Everything from the first line of the material below through the line containing "Pietro: [592,294,643,334] ->" is to be printed exactly, and nothing more.

Material for this task =
____

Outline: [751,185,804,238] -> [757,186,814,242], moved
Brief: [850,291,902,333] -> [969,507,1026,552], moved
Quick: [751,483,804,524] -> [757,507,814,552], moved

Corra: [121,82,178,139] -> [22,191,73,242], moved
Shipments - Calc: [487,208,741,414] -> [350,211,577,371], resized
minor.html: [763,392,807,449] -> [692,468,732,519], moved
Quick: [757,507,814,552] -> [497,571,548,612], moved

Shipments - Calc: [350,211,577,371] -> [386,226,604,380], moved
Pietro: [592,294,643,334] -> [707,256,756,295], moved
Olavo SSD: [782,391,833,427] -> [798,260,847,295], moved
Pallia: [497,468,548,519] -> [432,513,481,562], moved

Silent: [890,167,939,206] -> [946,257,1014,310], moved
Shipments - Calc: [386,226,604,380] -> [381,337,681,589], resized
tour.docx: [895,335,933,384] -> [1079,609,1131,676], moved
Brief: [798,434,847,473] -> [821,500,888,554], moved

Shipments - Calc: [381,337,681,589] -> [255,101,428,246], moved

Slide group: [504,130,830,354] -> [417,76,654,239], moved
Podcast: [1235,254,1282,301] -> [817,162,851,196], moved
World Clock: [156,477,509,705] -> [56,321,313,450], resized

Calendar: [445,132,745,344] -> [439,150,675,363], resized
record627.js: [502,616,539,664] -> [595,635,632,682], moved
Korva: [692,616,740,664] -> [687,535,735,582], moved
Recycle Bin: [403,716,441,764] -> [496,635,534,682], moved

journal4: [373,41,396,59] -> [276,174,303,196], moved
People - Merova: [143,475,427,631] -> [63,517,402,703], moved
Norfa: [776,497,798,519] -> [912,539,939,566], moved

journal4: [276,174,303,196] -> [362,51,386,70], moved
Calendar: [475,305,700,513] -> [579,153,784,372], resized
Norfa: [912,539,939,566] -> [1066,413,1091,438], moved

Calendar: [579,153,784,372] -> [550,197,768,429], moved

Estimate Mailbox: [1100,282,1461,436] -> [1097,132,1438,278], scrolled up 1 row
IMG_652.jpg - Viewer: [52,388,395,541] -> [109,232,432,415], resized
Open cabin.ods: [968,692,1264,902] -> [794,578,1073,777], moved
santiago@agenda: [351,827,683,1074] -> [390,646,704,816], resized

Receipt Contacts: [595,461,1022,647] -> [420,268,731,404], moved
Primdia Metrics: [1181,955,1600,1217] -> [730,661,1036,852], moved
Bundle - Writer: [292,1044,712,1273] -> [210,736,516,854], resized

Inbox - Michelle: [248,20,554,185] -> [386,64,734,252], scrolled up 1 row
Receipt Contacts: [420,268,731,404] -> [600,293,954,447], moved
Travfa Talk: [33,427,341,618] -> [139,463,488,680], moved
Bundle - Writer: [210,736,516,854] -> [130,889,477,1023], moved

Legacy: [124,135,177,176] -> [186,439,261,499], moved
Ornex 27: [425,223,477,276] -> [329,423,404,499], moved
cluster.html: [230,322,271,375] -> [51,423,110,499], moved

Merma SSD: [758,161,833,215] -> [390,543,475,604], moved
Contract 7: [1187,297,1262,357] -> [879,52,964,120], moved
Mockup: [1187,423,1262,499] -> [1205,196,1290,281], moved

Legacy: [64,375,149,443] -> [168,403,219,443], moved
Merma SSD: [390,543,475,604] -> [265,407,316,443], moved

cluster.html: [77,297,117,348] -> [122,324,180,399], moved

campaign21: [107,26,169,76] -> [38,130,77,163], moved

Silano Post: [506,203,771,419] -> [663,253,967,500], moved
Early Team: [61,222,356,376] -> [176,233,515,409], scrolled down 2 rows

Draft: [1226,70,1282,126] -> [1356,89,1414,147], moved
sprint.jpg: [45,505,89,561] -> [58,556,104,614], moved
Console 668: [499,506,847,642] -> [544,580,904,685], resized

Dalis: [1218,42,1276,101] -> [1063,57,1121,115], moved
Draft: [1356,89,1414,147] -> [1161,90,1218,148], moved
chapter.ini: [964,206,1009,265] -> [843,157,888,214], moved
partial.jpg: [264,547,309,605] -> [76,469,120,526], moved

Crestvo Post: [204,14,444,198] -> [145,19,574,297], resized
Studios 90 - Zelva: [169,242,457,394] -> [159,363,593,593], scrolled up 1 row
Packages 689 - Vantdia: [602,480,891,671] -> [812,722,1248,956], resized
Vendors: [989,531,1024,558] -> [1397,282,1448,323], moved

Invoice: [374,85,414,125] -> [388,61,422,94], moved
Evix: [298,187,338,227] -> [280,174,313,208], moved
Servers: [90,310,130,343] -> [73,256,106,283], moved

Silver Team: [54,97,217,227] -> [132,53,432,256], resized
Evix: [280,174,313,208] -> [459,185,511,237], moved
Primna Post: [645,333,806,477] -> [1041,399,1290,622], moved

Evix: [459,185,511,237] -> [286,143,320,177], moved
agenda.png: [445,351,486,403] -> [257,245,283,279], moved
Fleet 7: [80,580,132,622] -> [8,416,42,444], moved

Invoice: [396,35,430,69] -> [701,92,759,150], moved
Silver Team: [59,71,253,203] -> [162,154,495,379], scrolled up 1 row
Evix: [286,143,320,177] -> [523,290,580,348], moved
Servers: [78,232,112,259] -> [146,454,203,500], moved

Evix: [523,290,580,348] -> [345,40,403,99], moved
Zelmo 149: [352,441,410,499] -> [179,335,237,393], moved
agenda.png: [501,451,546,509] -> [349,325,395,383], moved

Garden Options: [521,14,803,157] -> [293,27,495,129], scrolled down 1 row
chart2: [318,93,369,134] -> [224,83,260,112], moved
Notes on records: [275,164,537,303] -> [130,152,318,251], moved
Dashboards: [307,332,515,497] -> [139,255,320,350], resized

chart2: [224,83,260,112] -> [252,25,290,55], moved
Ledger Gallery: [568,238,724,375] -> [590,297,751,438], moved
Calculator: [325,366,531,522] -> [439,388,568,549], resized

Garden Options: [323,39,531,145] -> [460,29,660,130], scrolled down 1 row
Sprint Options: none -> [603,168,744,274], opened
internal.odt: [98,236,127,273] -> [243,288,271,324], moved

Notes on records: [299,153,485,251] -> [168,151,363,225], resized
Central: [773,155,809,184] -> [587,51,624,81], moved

____

Problem solution =
Outline: [751,185,804,238] -> [757,186,814,242], moved
Brief: [850,291,902,333] -> [969,507,1026,552], moved
Quick: [751,483,804,524] -> [757,507,814,552], moved

Corra: [121,82,178,139] -> [22,191,73,242], moved
Shipments - Calc: [487,208,741,414] -> [350,211,577,371], resized
minor.html: [763,392,807,449] -> [692,468,732,519], moved
Quick: [757,507,814,552] -> [497,571,548,612], moved

Shipments - Calc: [350,211,577,371] -> [386,226,604,380], moved
Pietro: [592,294,643,334] -> [707,256,756,295], moved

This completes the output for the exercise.